What the task asks = In the material below, find the span from the line with "[(0,80),(0,37),(21,48),(29,34),(42,41),(17,90),(0,80)]" to the line with "[(163,90),(156,64),(208,47),(217,72),(163,90)]" and transcribe only those lines, exactly, ends included, without the pictures.

Information =
_____

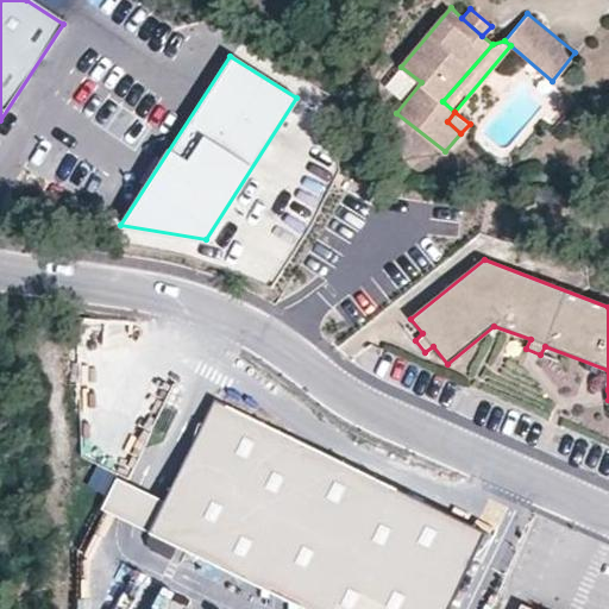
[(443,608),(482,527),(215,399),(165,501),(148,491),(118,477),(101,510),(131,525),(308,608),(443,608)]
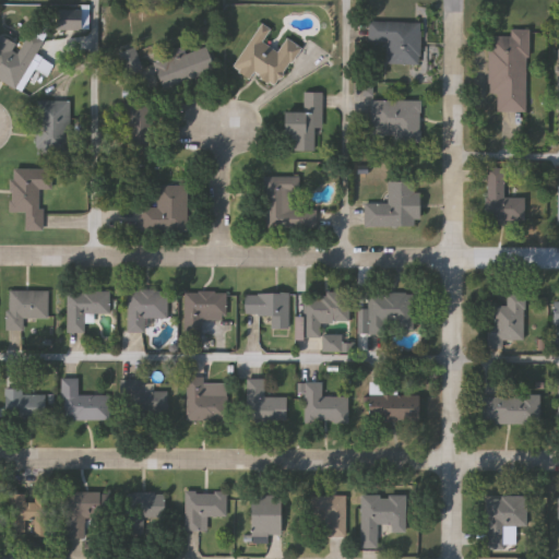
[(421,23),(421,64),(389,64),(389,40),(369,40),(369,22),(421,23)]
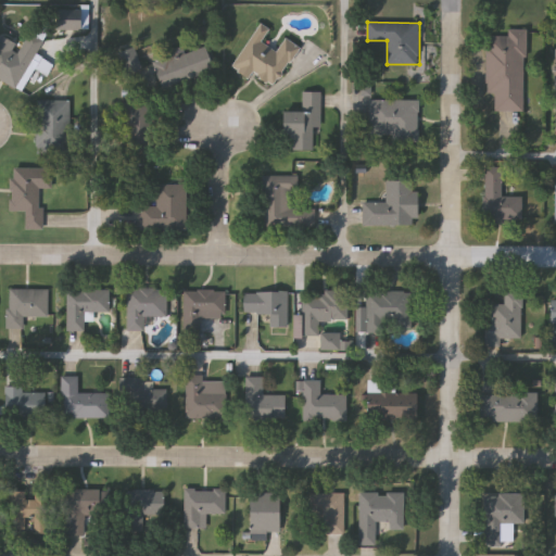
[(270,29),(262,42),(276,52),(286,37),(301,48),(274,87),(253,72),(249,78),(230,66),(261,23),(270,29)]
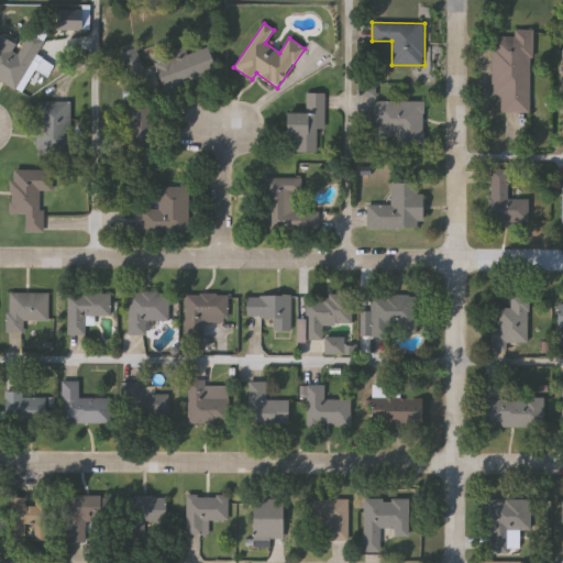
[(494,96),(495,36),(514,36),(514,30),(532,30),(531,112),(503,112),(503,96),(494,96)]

_____

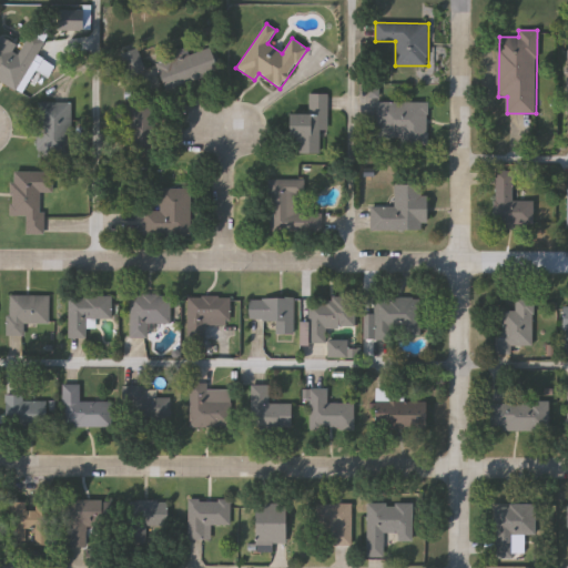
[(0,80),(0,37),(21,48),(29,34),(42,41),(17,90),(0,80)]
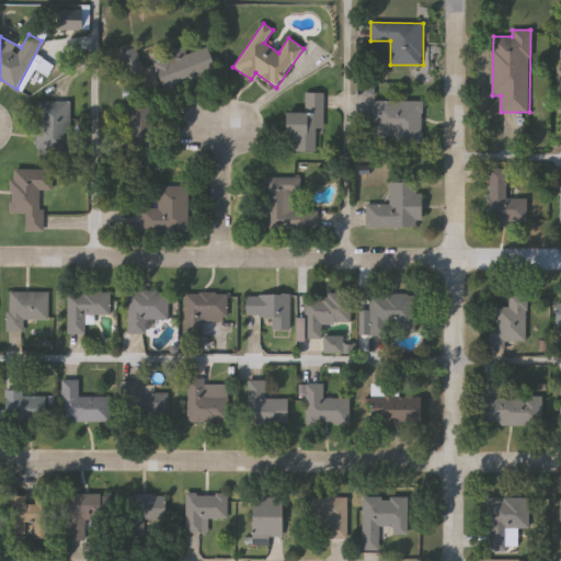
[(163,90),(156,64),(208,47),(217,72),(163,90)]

_____

Task solution =
[(0,80),(0,37),(21,48),(29,34),(42,41),(17,90),(0,80)]
[(163,90),(156,64),(208,47),(217,72),(163,90)]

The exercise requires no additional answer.